Your job is to reproduce all of the data exactly.

Stored data ▸
☆ ☆ ☆ ☆ ☆
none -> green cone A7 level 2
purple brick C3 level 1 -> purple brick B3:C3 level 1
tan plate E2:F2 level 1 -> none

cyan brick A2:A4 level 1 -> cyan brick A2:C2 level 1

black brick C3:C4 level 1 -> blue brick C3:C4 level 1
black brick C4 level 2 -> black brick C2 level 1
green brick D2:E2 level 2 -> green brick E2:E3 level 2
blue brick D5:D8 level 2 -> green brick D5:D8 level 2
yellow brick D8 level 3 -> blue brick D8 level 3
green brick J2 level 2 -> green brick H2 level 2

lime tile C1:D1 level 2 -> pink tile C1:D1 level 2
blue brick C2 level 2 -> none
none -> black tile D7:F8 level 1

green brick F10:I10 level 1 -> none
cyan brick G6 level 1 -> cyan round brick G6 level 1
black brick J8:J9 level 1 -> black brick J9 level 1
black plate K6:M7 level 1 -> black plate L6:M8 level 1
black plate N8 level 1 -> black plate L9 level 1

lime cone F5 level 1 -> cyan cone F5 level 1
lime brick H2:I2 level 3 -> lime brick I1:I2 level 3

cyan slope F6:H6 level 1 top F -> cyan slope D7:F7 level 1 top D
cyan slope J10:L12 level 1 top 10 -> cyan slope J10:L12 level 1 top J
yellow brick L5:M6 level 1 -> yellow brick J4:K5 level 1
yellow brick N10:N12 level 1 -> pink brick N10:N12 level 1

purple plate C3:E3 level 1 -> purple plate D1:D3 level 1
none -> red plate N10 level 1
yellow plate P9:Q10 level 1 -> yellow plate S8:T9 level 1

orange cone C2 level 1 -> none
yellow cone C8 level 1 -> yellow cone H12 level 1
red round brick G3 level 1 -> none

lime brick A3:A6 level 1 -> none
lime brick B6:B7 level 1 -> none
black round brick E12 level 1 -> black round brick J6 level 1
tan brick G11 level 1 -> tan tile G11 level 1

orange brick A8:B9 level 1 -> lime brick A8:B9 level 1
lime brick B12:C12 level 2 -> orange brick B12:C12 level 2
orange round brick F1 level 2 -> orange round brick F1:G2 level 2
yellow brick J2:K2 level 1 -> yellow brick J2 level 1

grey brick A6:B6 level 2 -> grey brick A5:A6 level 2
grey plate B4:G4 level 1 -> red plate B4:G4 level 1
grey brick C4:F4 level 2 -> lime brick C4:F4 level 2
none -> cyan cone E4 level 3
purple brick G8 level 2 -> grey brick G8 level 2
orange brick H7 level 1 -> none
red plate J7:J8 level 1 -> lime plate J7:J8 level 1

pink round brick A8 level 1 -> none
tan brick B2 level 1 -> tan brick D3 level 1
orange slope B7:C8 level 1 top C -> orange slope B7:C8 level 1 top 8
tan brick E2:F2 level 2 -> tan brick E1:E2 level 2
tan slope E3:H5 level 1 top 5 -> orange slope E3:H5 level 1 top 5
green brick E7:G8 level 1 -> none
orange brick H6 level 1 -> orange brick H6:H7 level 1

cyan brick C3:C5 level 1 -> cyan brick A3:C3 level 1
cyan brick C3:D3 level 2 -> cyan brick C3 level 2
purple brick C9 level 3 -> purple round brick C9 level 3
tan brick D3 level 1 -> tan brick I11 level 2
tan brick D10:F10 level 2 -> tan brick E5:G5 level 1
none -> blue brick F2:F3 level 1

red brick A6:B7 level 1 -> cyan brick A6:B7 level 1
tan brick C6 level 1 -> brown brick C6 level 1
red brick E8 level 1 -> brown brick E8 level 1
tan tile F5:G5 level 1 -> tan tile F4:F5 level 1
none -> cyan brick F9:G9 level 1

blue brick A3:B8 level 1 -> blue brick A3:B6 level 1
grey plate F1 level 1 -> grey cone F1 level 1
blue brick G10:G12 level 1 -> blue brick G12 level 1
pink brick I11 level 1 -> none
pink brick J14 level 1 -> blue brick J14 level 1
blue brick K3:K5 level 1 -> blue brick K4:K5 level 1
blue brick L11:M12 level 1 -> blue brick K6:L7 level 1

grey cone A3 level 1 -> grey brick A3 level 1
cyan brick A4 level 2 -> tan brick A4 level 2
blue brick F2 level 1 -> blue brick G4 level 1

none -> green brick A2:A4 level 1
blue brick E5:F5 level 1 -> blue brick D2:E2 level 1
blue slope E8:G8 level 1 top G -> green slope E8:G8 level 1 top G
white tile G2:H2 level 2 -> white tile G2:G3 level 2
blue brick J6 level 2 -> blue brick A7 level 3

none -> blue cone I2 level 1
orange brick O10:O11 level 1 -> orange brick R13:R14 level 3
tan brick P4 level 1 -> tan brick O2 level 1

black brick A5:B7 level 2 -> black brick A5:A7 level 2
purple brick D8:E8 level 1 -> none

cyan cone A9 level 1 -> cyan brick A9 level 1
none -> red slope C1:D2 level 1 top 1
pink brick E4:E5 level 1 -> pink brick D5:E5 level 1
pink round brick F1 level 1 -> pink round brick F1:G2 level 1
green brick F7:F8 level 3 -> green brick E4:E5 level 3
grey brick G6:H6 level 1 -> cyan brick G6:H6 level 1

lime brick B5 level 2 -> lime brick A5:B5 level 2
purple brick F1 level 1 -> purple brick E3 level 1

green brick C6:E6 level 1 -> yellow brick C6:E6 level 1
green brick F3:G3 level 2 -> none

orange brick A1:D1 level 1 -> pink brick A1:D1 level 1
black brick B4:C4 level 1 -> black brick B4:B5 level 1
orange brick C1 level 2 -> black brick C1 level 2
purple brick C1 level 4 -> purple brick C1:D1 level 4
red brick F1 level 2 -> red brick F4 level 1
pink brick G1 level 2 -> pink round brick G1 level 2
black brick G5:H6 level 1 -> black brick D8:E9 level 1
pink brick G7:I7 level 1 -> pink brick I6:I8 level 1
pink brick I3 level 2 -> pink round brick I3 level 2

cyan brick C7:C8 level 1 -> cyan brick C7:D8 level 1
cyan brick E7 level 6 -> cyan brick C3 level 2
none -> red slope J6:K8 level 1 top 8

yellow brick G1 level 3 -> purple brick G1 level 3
☆ ☆ ☆ ☆ ☆
ANSWER TO THIS EXERCISE ▸
none -> green cone A7 level 2
purple brick C3 level 1 -> purple brick B3:C3 level 1
tan plate E2:F2 level 1 -> none

cyan brick A2:A4 level 1 -> cyan brick A2:C2 level 1

black brick C3:C4 level 1 -> blue brick C3:C4 level 1
black brick C4 level 2 -> black brick C2 level 1
green brick D2:E2 level 2 -> green brick E2:E3 level 2
blue brick D5:D8 level 2 -> green brick D5:D8 level 2
yellow brick D8 level 3 -> blue brick D8 level 3
green brick J2 level 2 -> green brick H2 level 2

lime tile C1:D1 level 2 -> pink tile C1:D1 level 2
blue brick C2 level 2 -> none
none -> black tile D7:F8 level 1

green brick F10:I10 level 1 -> none
cyan brick G6 level 1 -> cyan round brick G6 level 1
black brick J8:J9 level 1 -> black brick J9 level 1
black plate K6:M7 level 1 -> black plate L6:M8 level 1
black plate N8 level 1 -> black plate L9 level 1

lime cone F5 level 1 -> cyan cone F5 level 1
lime brick H2:I2 level 3 -> lime brick I1:I2 level 3

cyan slope F6:H6 level 1 top F -> cyan slope D7:F7 level 1 top D
cyan slope J10:L12 level 1 top 10 -> cyan slope J10:L12 level 1 top J
yellow brick L5:M6 level 1 -> yellow brick J4:K5 level 1
yellow brick N10:N12 level 1 -> pink brick N10:N12 level 1

purple plate C3:E3 level 1 -> purple plate D1:D3 level 1
none -> red plate N10 level 1
yellow plate P9:Q10 level 1 -> yellow plate S8:T9 level 1

orange cone C2 level 1 -> none
yellow cone C8 level 1 -> yellow cone H12 level 1
red round brick G3 level 1 -> none

lime brick A3:A6 level 1 -> none
lime brick B6:B7 level 1 -> none
black round brick E12 level 1 -> black round brick J6 level 1
tan brick G11 level 1 -> tan tile G11 level 1

orange brick A8:B9 level 1 -> lime brick A8:B9 level 1
lime brick B12:C12 level 2 -> orange brick B12:C12 level 2
orange round brick F1 level 2 -> orange round brick F1:G2 level 2
yellow brick J2:K2 level 1 -> yellow brick J2 level 1

grey brick A6:B6 level 2 -> grey brick A5:A6 level 2
grey plate B4:G4 level 1 -> red plate B4:G4 level 1
grey brick C4:F4 level 2 -> lime brick C4:F4 level 2
none -> cyan cone E4 level 3
purple brick G8 level 2 -> grey brick G8 level 2
orange brick H7 level 1 -> none
red plate J7:J8 level 1 -> lime plate J7:J8 level 1

pink round brick A8 level 1 -> none
tan brick B2 level 1 -> tan brick D3 level 1
orange slope B7:C8 level 1 top C -> orange slope B7:C8 level 1 top 8
tan brick E2:F2 level 2 -> tan brick E1:E2 level 2
tan slope E3:H5 level 1 top 5 -> orange slope E3:H5 level 1 top 5
green brick E7:G8 level 1 -> none
orange brick H6 level 1 -> orange brick H6:H7 level 1

cyan brick C3:C5 level 1 -> cyan brick A3:C3 level 1
cyan brick C3:D3 level 2 -> cyan brick C3 level 2
purple brick C9 level 3 -> purple round brick C9 level 3
tan brick D3 level 1 -> tan brick I11 level 2
tan brick D10:F10 level 2 -> tan brick E5:G5 level 1
none -> blue brick F2:F3 level 1

red brick A6:B7 level 1 -> cyan brick A6:B7 level 1
tan brick C6 level 1 -> brown brick C6 level 1
red brick E8 level 1 -> brown brick E8 level 1
tan tile F5:G5 level 1 -> tan tile F4:F5 level 1
none -> cyan brick F9:G9 level 1

blue brick A3:B8 level 1 -> blue brick A3:B6 level 1
grey plate F1 level 1 -> grey cone F1 level 1
blue brick G10:G12 level 1 -> blue brick G12 level 1
pink brick I11 level 1 -> none
pink brick J14 level 1 -> blue brick J14 level 1
blue brick K3:K5 level 1 -> blue brick K4:K5 level 1
blue brick L11:M12 level 1 -> blue brick K6:L7 level 1

grey cone A3 level 1 -> grey brick A3 level 1
cyan brick A4 level 2 -> tan brick A4 level 2
blue brick F2 level 1 -> blue brick G4 level 1

none -> green brick A2:A4 level 1
blue brick E5:F5 level 1 -> blue brick D2:E2 level 1
blue slope E8:G8 level 1 top G -> green slope E8:G8 level 1 top G
white tile G2:H2 level 2 -> white tile G2:G3 level 2
blue brick J6 level 2 -> blue brick A7 level 3

none -> blue cone I2 level 1
orange brick O10:O11 level 1 -> orange brick R13:R14 level 3
tan brick P4 level 1 -> tan brick O2 level 1

black brick A5:B7 level 2 -> black brick A5:A7 level 2
purple brick D8:E8 level 1 -> none

cyan cone A9 level 1 -> cyan brick A9 level 1
none -> red slope C1:D2 level 1 top 1
pink brick E4:E5 level 1 -> pink brick D5:E5 level 1
pink round brick F1 level 1 -> pink round brick F1:G2 level 1
green brick F7:F8 level 3 -> green brick E4:E5 level 3
grey brick G6:H6 level 1 -> cyan brick G6:H6 level 1

lime brick B5 level 2 -> lime brick A5:B5 level 2
purple brick F1 level 1 -> purple brick E3 level 1

green brick C6:E6 level 1 -> yellow brick C6:E6 level 1
green brick F3:G3 level 2 -> none

orange brick A1:D1 level 1 -> pink brick A1:D1 level 1
black brick B4:C4 level 1 -> black brick B4:B5 level 1
orange brick C1 level 2 -> black brick C1 level 2
purple brick C1 level 4 -> purple brick C1:D1 level 4
red brick F1 level 2 -> red brick F4 level 1
pink brick G1 level 2 -> pink round brick G1 level 2
black brick G5:H6 level 1 -> black brick D8:E9 level 1
pink brick G7:I7 level 1 -> pink brick I6:I8 level 1
pink brick I3 level 2 -> pink round brick I3 level 2

cyan brick C7:C8 level 1 -> cyan brick C7:D8 level 1
cyan brick E7 level 6 -> cyan brick C3 level 2
none -> red slope J6:K8 level 1 top 8

yellow brick G1 level 3 -> purple brick G1 level 3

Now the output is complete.